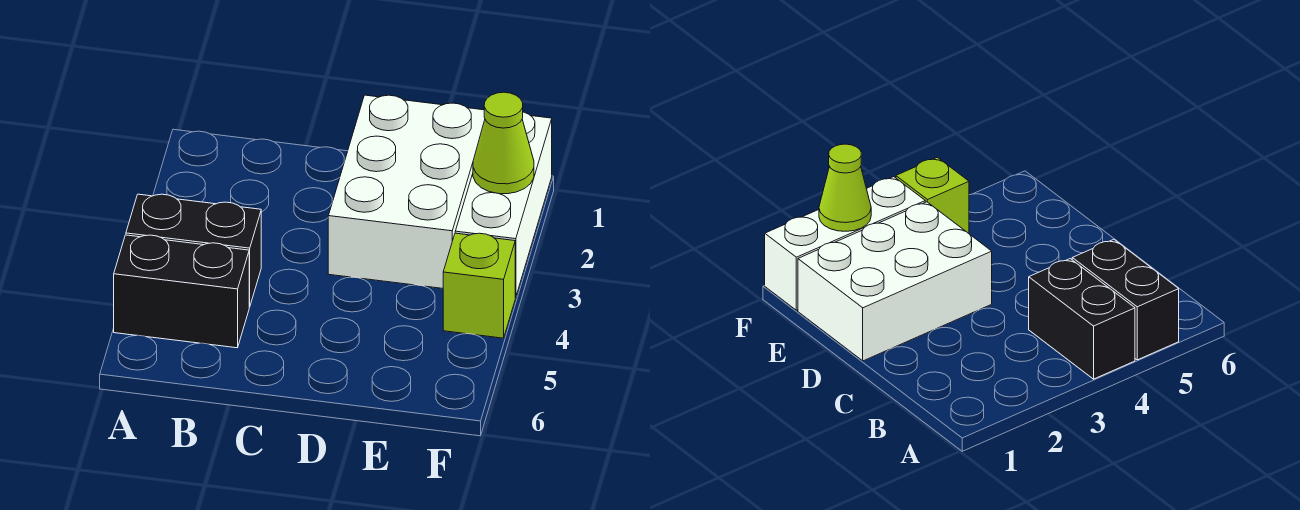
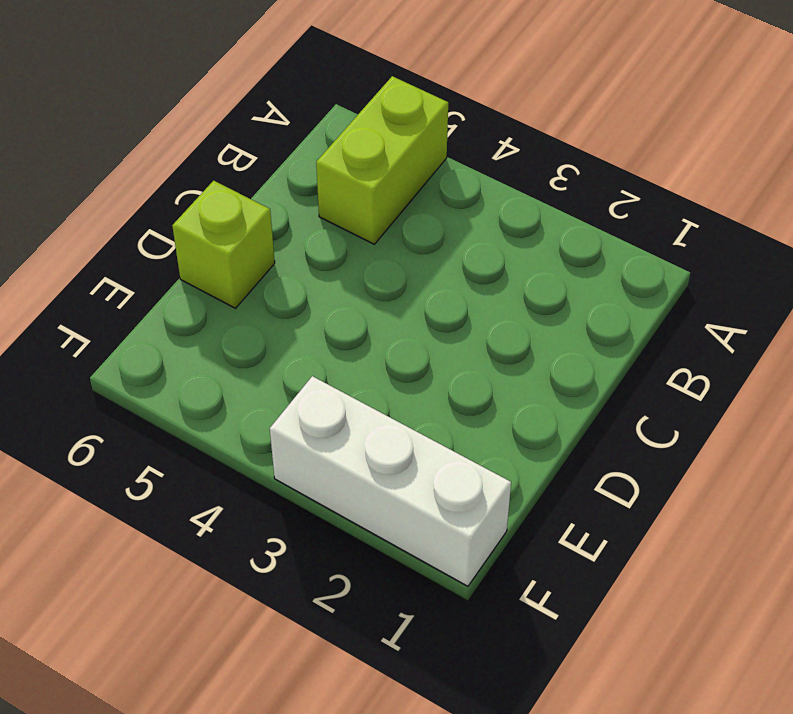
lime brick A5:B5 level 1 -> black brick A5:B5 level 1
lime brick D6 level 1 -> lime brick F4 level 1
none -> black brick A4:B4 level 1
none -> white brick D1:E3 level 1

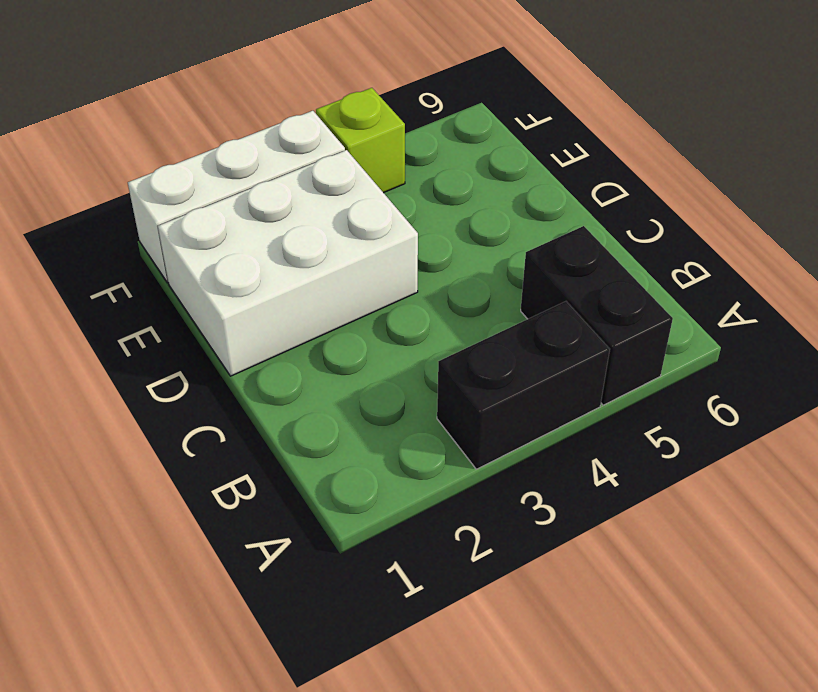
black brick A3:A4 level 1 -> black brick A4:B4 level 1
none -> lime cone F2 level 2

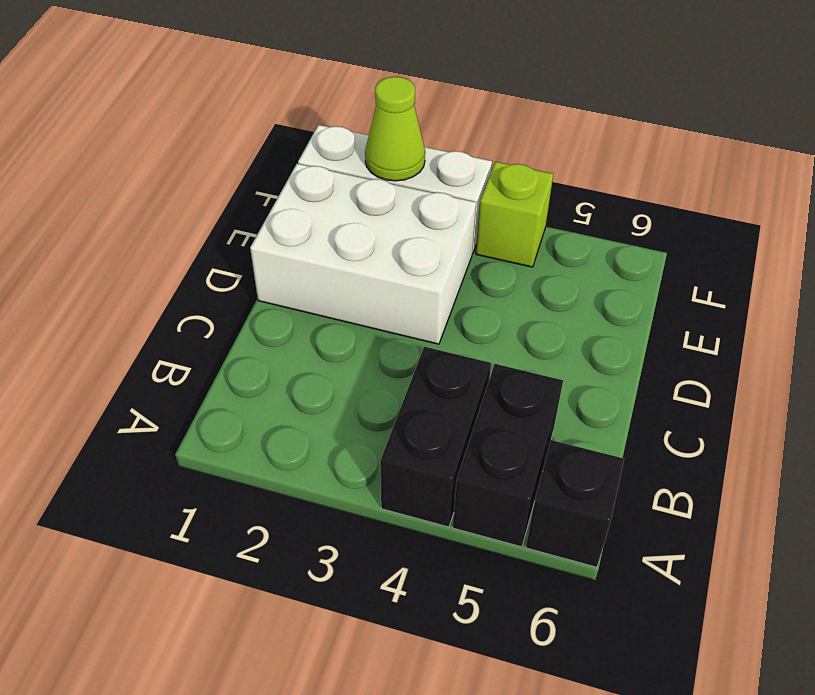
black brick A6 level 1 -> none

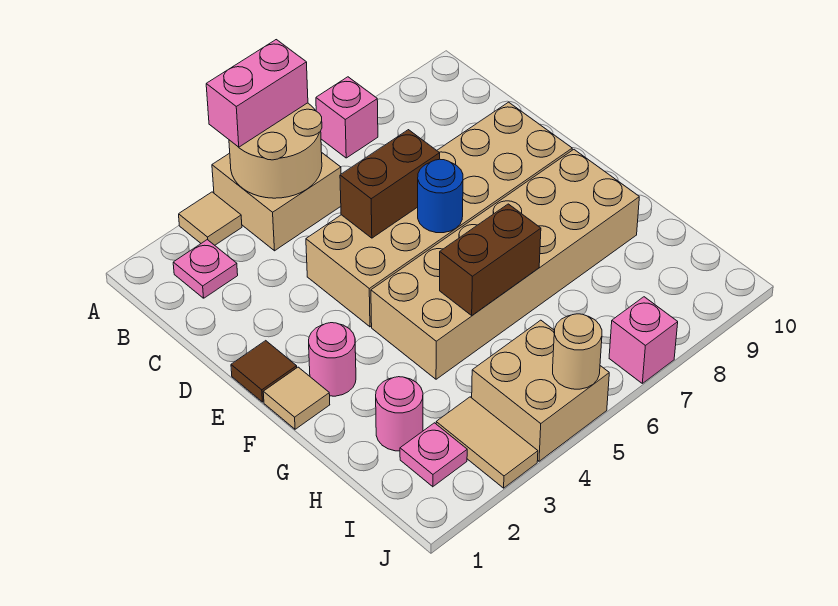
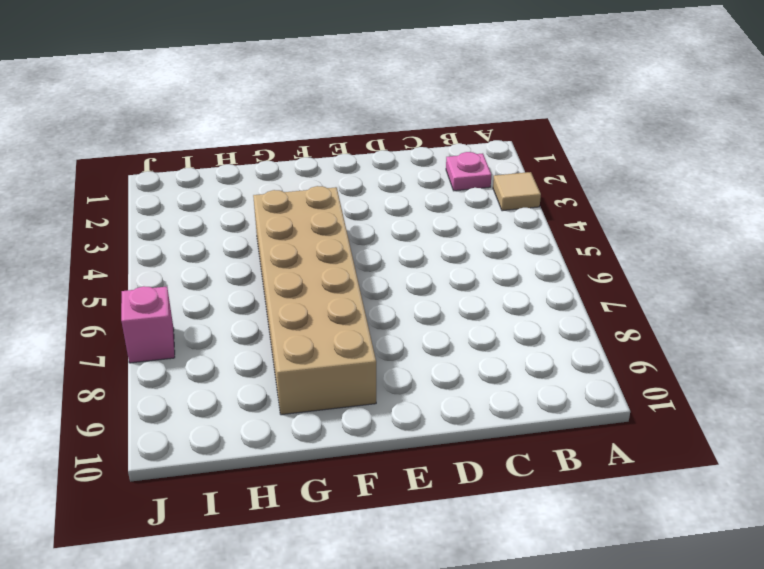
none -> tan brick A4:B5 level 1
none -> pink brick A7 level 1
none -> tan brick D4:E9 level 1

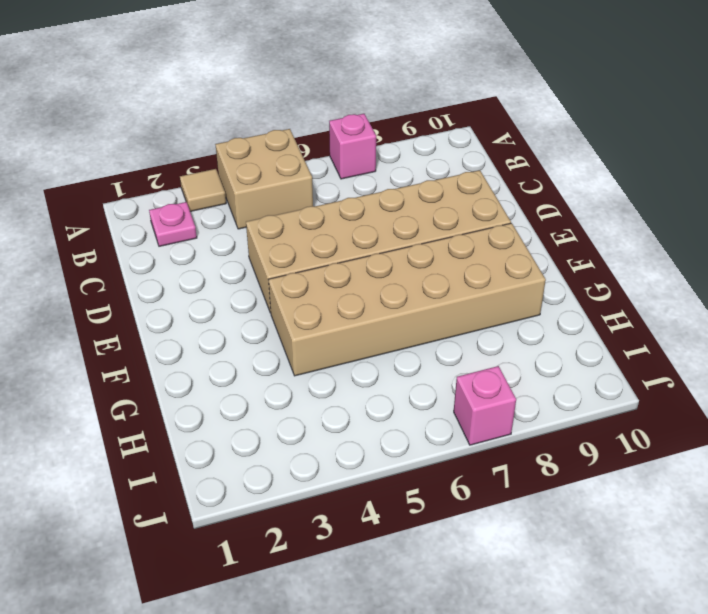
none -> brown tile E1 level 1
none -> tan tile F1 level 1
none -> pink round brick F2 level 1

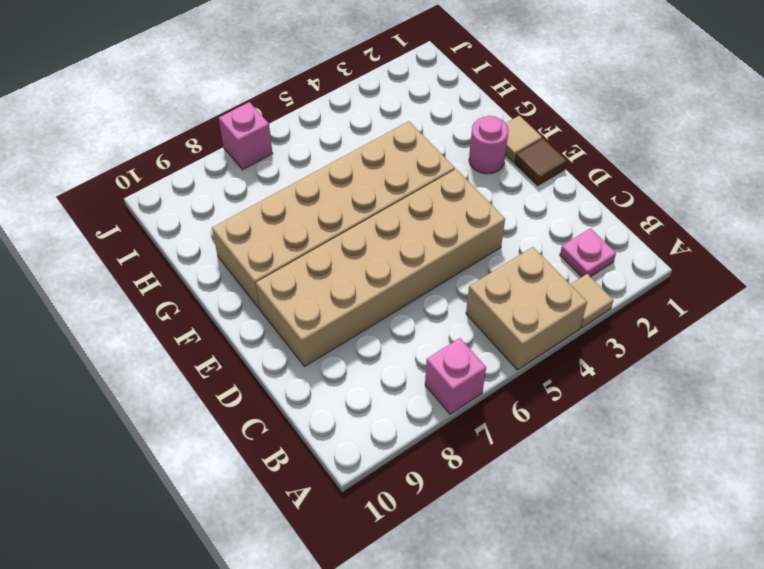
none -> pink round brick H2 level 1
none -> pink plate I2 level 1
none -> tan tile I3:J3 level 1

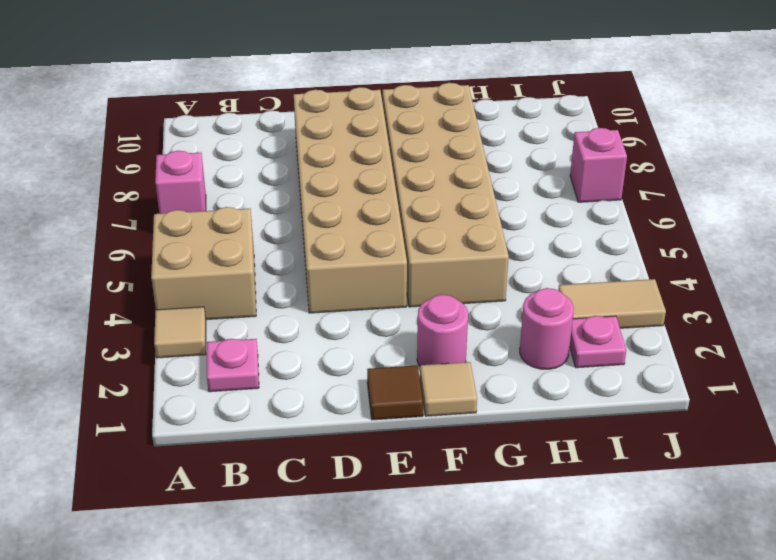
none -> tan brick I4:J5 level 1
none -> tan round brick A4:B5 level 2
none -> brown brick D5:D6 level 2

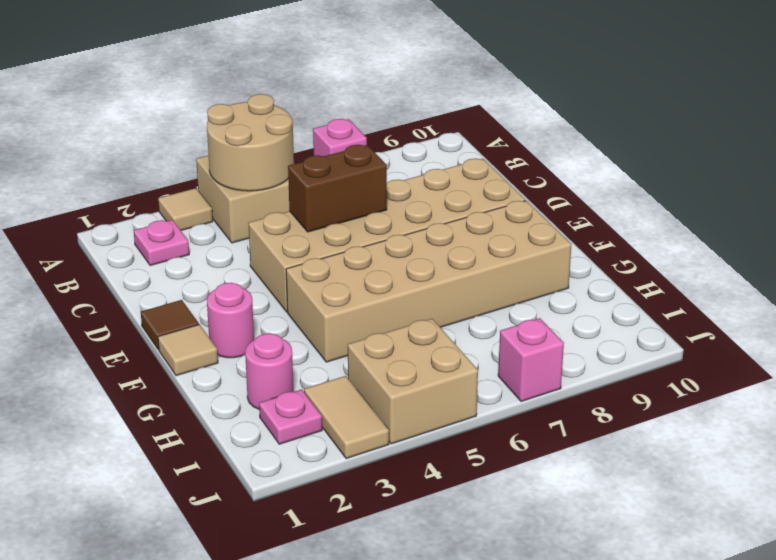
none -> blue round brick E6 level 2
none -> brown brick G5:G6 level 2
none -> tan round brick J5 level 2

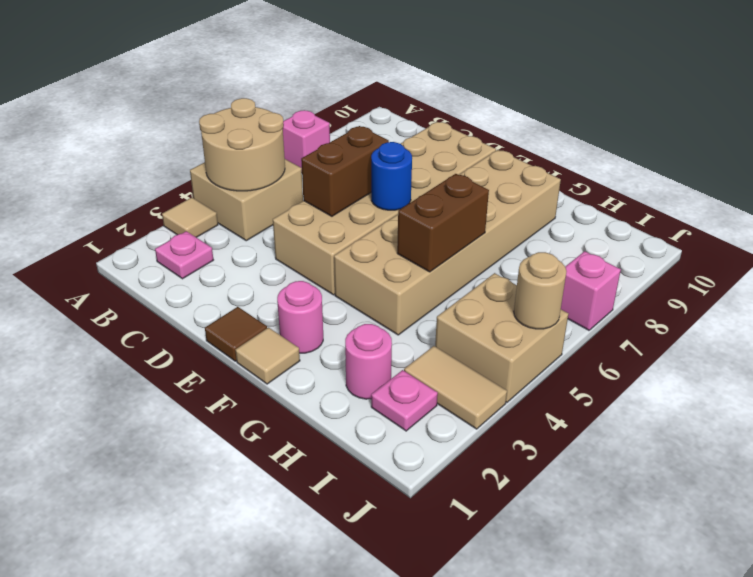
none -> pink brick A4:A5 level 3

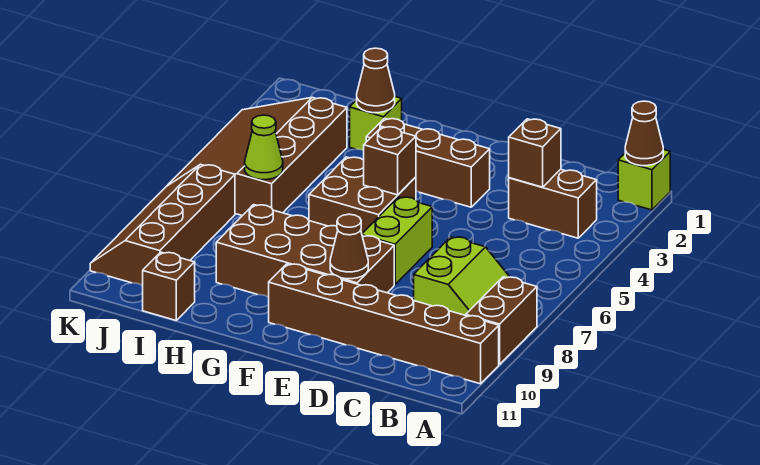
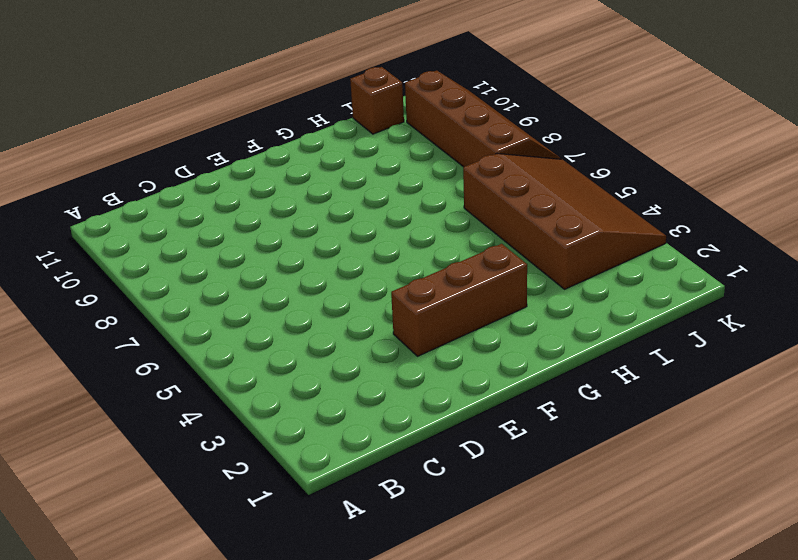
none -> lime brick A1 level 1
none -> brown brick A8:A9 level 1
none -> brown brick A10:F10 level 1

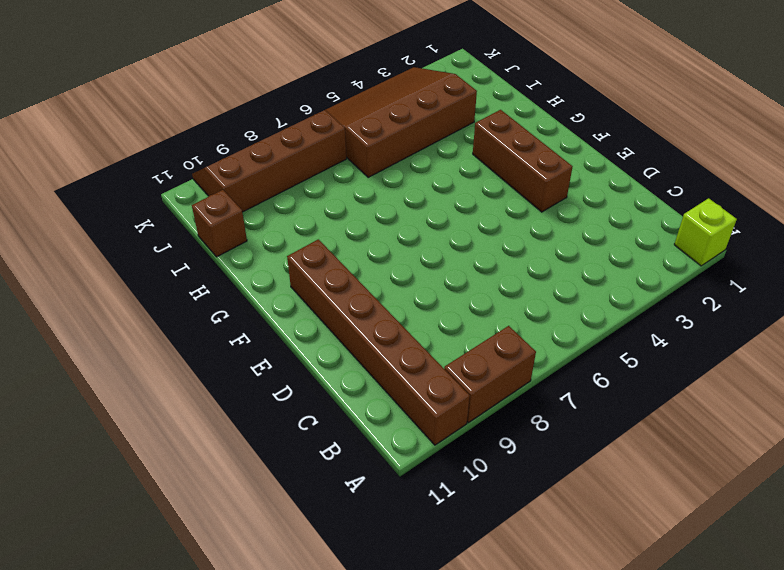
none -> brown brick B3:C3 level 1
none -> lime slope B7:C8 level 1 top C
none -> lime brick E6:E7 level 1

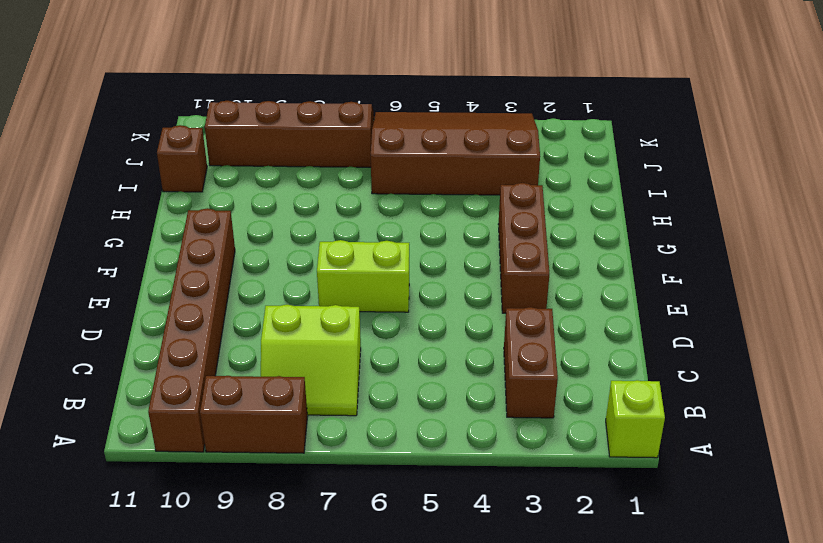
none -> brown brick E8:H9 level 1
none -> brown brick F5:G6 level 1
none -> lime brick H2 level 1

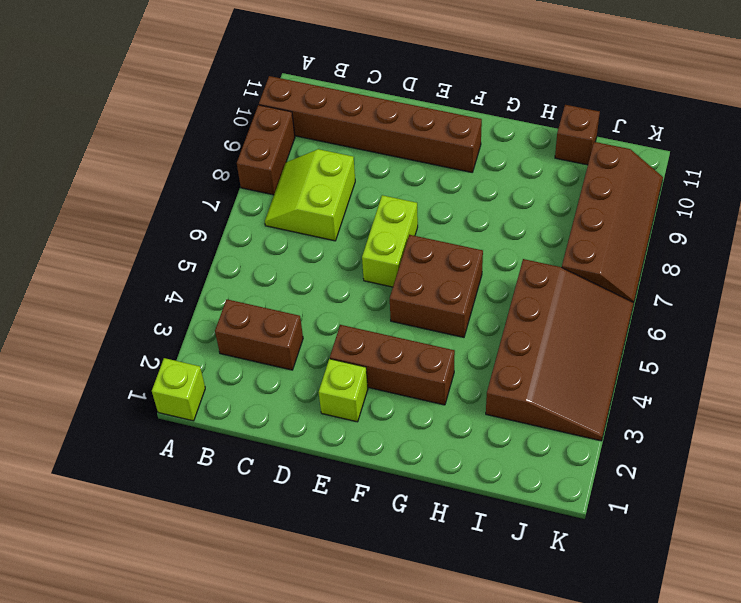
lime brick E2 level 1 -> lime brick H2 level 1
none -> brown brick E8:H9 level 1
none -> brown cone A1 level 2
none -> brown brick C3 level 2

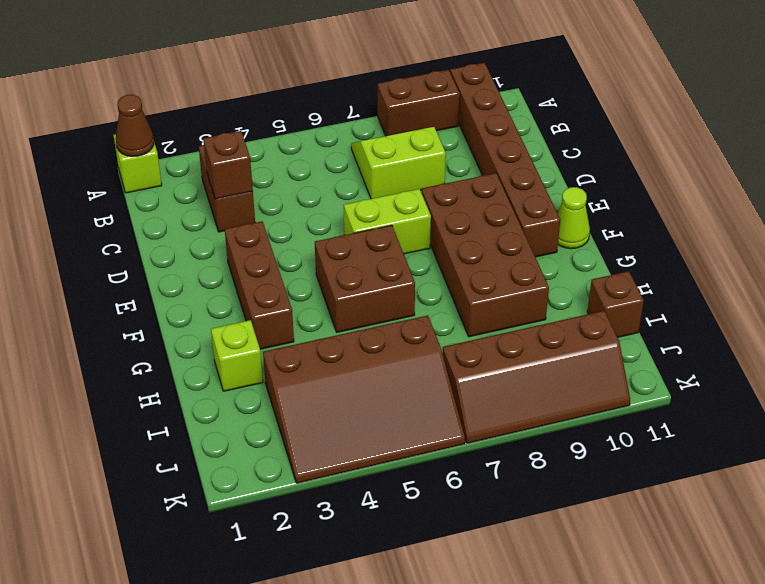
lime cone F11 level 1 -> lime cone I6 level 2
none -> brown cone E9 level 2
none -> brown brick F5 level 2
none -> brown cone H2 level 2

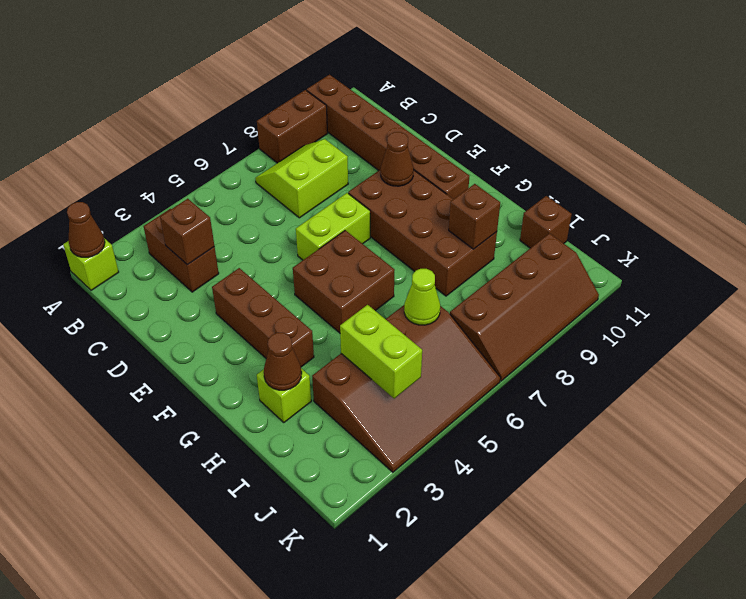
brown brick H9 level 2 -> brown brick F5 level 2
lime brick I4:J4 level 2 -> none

What you will do →
Lines with the word "pink": tally them across the material and give only the total.

Result of this task →
5